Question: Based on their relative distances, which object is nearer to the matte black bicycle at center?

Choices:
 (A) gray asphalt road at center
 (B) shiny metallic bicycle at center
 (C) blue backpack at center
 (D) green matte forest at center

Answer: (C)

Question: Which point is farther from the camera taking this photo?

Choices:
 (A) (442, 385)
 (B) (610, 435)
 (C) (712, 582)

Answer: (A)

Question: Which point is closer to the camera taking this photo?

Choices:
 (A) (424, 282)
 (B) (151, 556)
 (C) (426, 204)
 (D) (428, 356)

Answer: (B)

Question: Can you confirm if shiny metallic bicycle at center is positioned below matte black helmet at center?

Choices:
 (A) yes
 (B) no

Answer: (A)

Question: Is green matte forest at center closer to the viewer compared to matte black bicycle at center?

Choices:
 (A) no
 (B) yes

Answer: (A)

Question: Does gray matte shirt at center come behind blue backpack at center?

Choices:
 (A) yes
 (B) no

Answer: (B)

----------

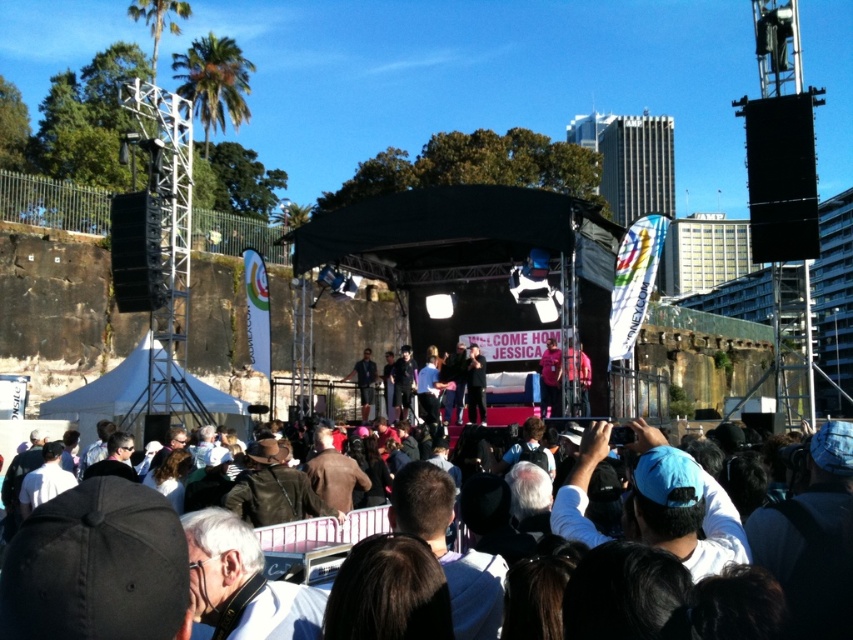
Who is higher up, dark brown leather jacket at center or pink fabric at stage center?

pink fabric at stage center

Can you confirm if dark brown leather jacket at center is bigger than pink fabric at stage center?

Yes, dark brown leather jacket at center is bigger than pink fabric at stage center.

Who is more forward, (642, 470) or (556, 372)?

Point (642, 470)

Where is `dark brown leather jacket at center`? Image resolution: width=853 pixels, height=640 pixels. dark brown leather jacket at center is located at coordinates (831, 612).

----------

▶ [EXERCISE INSTRUCTIONS]
List every line of the material above that contains the string "forest". Treat uppercase and lowercase as different.

▶ [ANSWER TO THIS EXERCISE]
 (D) green matte forest at center
Question: Is green matte forest at center closer to the viewer compared to matte black bicycle at center?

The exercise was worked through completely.